• **TRY IT**: For each record that follows, give it back exactly, with no pictures included.

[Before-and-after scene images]
——

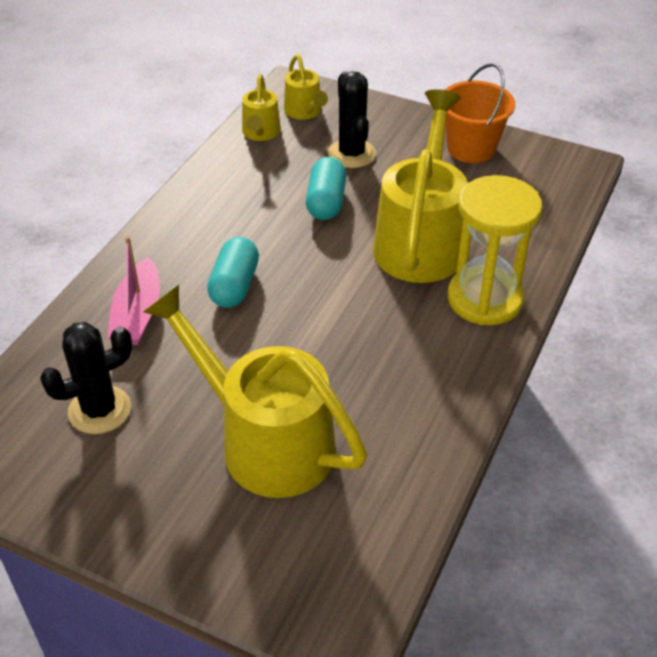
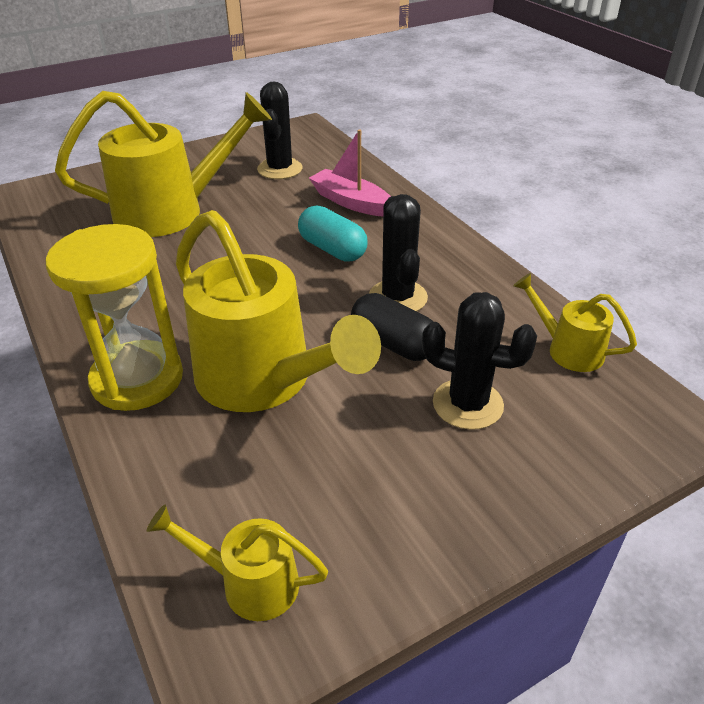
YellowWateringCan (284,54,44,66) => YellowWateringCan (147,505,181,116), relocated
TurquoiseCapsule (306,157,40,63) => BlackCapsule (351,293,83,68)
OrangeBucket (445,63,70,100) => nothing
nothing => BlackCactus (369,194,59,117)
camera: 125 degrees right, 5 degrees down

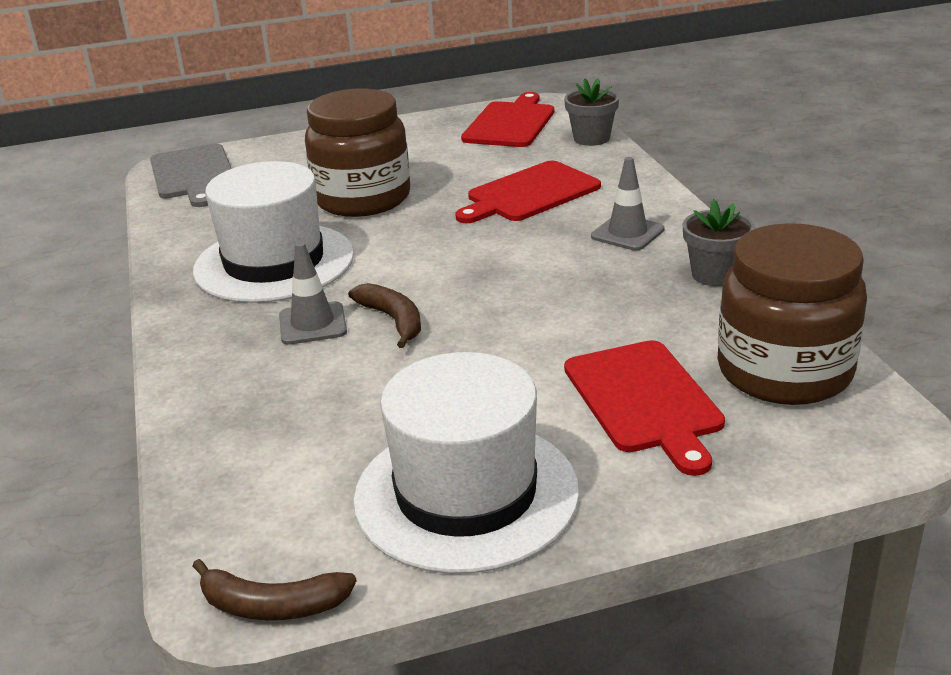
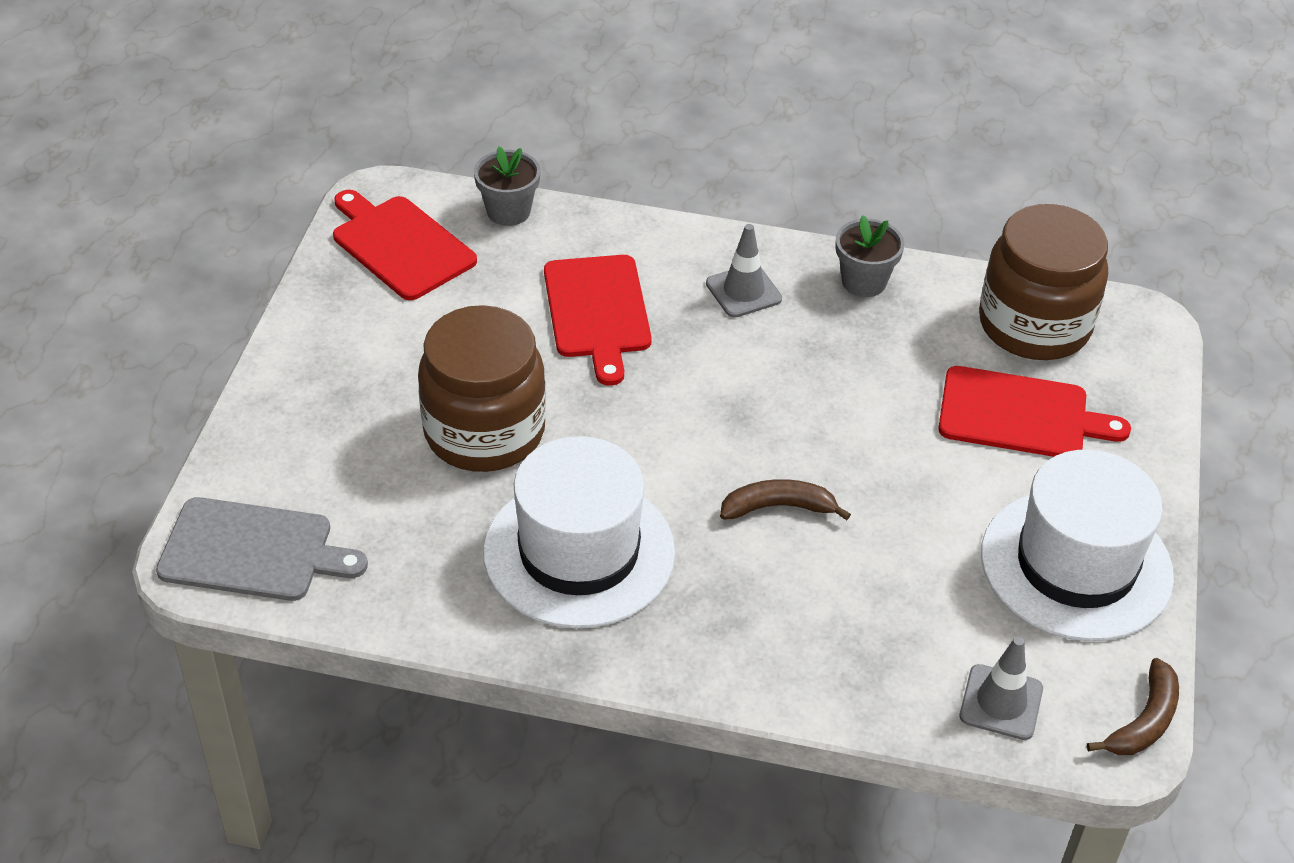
GreyTrafficCone (279,242,68,103) => GreyTrafficCone (960,636,83,104), relocated
camera: 65 degrees left, 15 degrees up

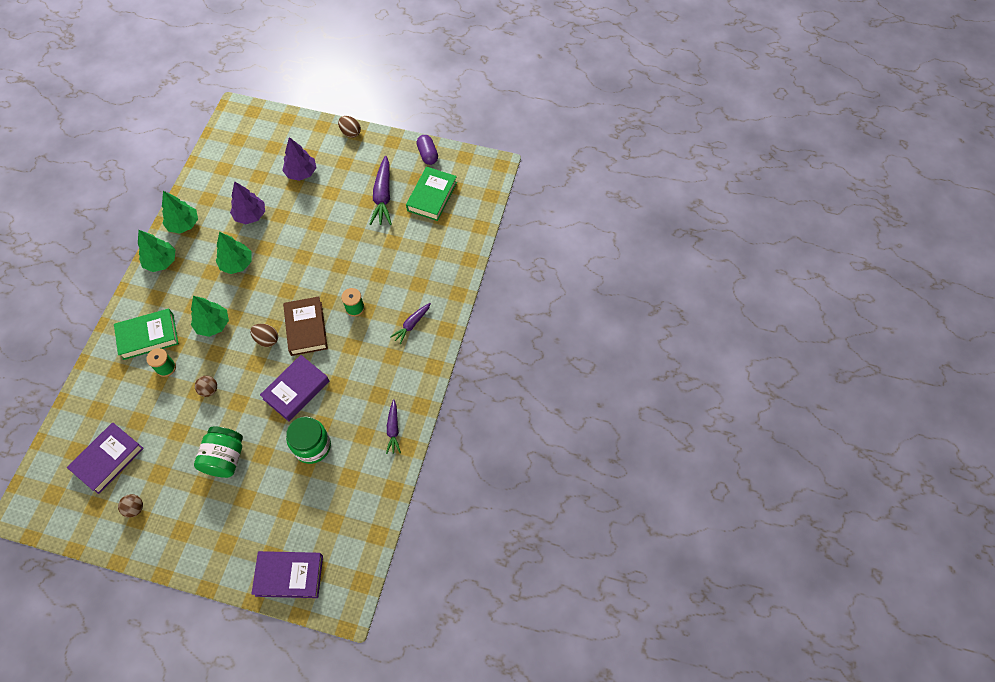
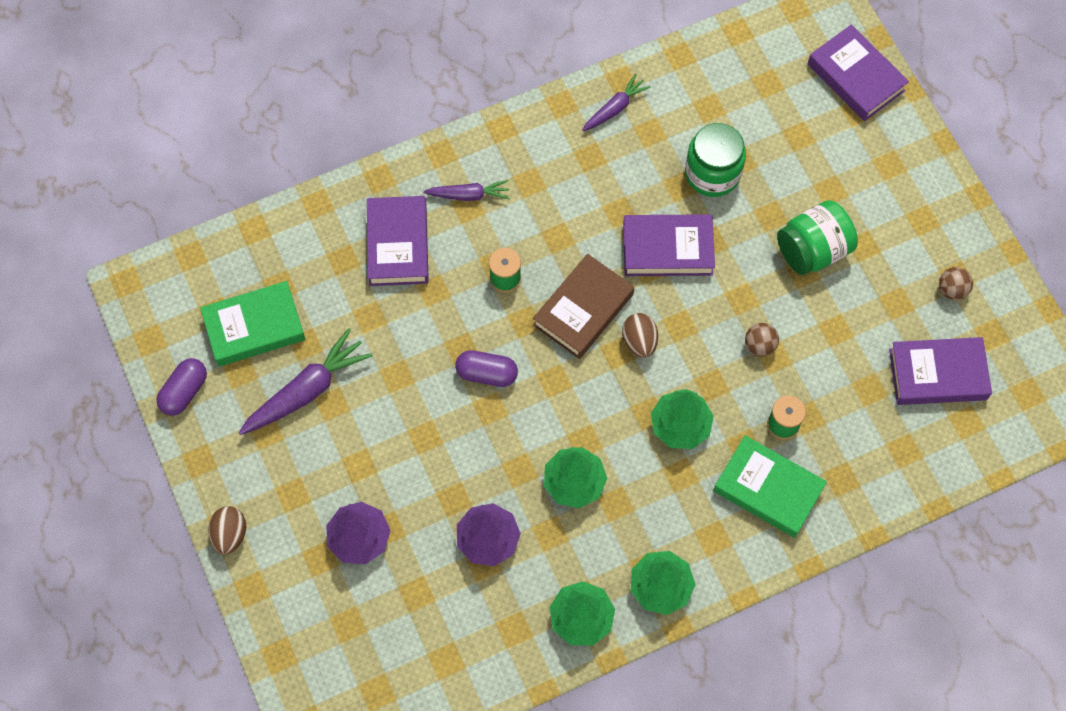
nothing => PurpleBook (367,196,62,90)
nothing => PurpleCapsule (455,350,63,37)
camera: 130 degrees left, 5 degrees up

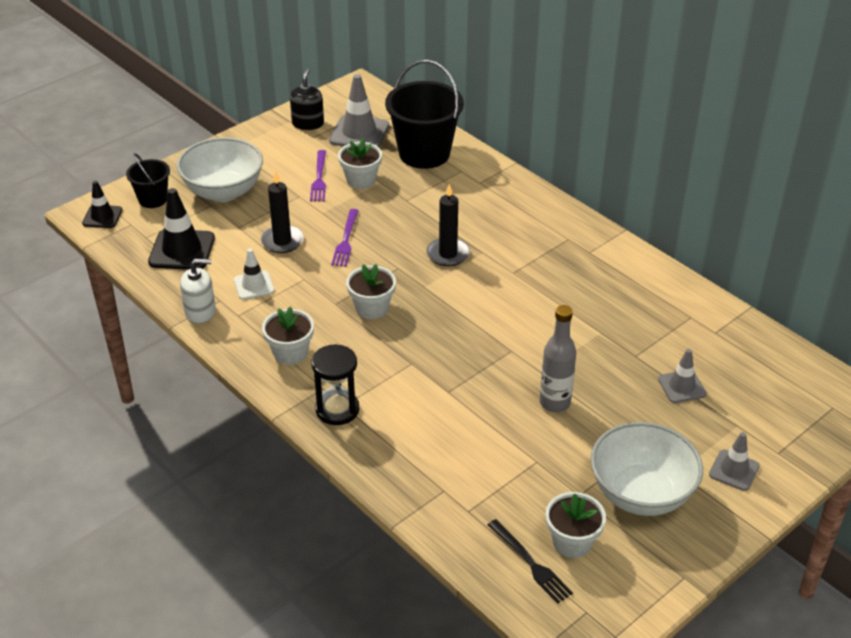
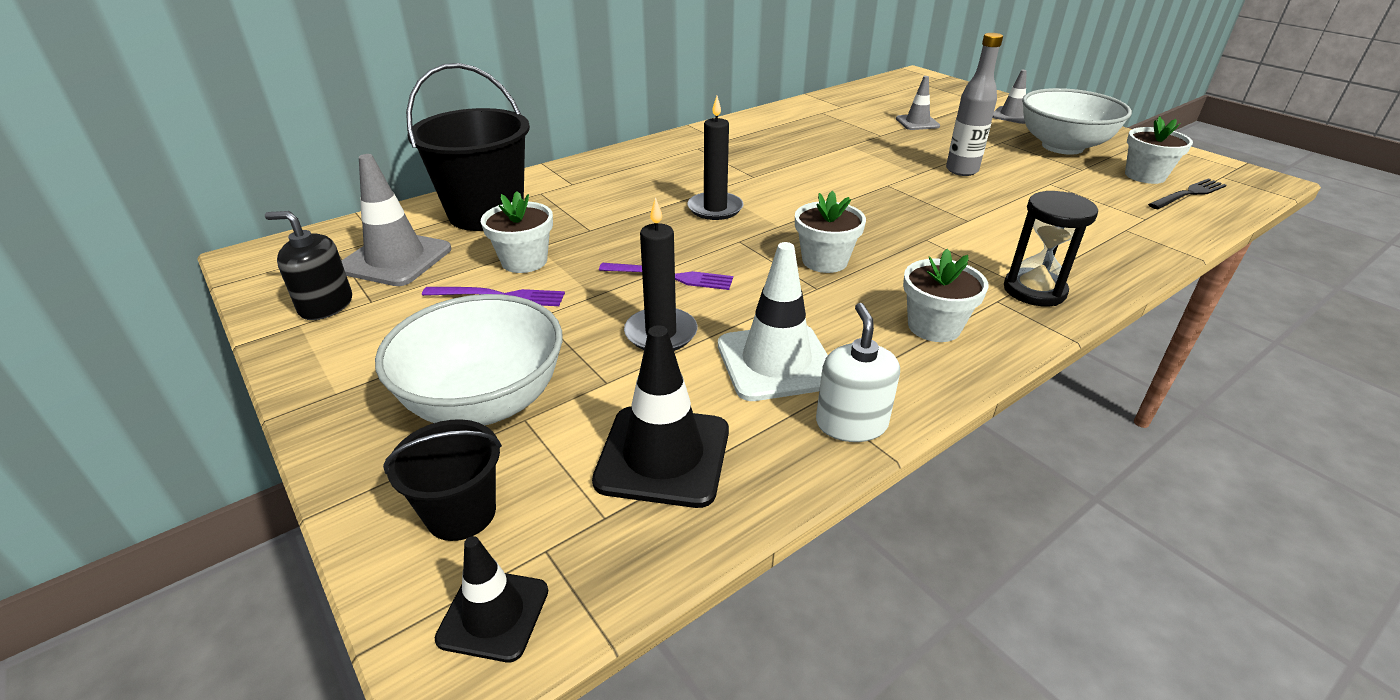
WhiteTrafficCone (234,249,40,51) => WhiteTrafficCone (718,242,110,159), x1.66
camera: 85 degrees left, 5 degrees down

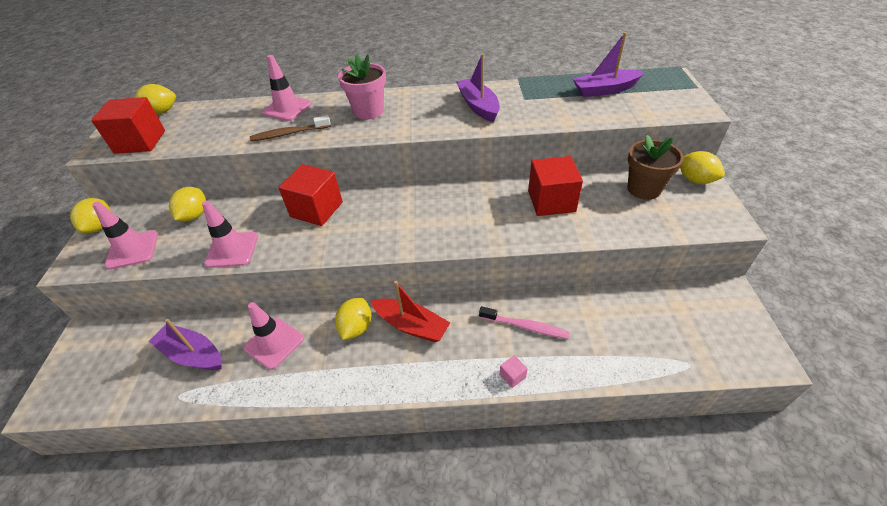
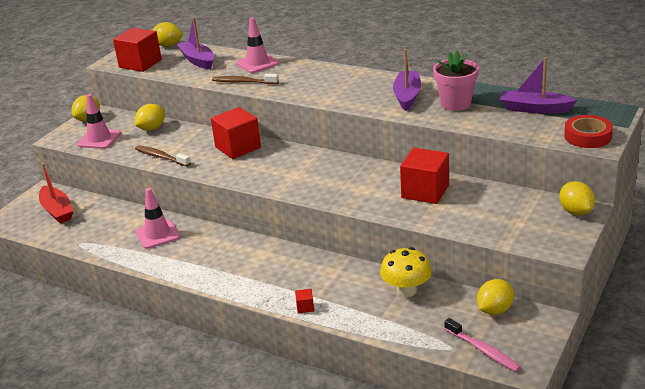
PurpleBoat (149,319,72,51) => PurpleBoat (176,17,38,52), relocated
PinkTrafficCone (202,201,56,67) => BrownToothbrush (135,145,56,22)
YellowLemon (335,298,36,42) => YellowLemon (477,279,37,36), relocated
PinkFlowerPot (338,54,48,65) => PinkFlowerPot (433,50,46,61), relocated
RedBoat (371,281,79,61) => RedBoat (39,163,35,60), relocated
PinkToothbrush (479,306,91,33) => PinkToothbrush (444,318,77,54), relocated
PinkCube (500,355,28,33) => RedCube (295,289,19,25)
BrownFlowerPot (628,135,56,65) => nothing
nothing => YellowMushroom (380,247,52,50)
nothing => RedTape (564,115,49,33)
camera: 30 degrees right, 15 degrees down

——

• **WRITTEN RESPONSE**:
YellowWateringCan (284,54,44,66) => YellowWateringCan (147,505,181,116), relocated
TurquoiseCapsule (306,157,40,63) => BlackCapsule (351,293,83,68)
OrangeBucket (445,63,70,100) => nothing
nothing => BlackCactus (369,194,59,117)
camera: 125 degrees right, 5 degrees down

GreyTrafficCone (279,242,68,103) => GreyTrafficCone (960,636,83,104), relocated
camera: 65 degrees left, 15 degrees up

nothing => PurpleBook (367,196,62,90)
nothing => PurpleCapsule (455,350,63,37)
camera: 130 degrees left, 5 degrees up

WhiteTrafficCone (234,249,40,51) => WhiteTrafficCone (718,242,110,159), x1.66
camera: 85 degrees left, 5 degrees down

PurpleBoat (149,319,72,51) => PurpleBoat (176,17,38,52), relocated
PinkTrafficCone (202,201,56,67) => BrownToothbrush (135,145,56,22)
YellowLemon (335,298,36,42) => YellowLemon (477,279,37,36), relocated
PinkFlowerPot (338,54,48,65) => PinkFlowerPot (433,50,46,61), relocated
RedBoat (371,281,79,61) => RedBoat (39,163,35,60), relocated
PinkToothbrush (479,306,91,33) => PinkToothbrush (444,318,77,54), relocated
PinkCube (500,355,28,33) => RedCube (295,289,19,25)
BrownFlowerPot (628,135,56,65) => nothing
nothing => YellowMushroom (380,247,52,50)
nothing => RedTape (564,115,49,33)
camera: 30 degrees right, 15 degrees down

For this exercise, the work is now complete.